=== Begin Enclosure ===
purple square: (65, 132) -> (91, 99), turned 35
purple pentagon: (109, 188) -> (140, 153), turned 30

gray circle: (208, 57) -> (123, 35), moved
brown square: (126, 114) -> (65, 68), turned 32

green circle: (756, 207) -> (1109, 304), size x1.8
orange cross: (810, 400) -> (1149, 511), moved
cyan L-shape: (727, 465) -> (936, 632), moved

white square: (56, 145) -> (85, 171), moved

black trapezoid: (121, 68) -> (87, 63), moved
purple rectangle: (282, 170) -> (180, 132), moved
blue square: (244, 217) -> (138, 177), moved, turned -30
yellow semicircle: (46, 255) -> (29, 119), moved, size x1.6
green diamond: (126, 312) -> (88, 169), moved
=== End Enclosure ===
**Problem:**
Exactly the lines from the one containing "yellow semicircle: (46, 255)" through the final line of the records must appear in your reply, and no others.

**Reply to the exercise:**
yellow semicircle: (46, 255) -> (29, 119), moved, size x1.6
green diamond: (126, 312) -> (88, 169), moved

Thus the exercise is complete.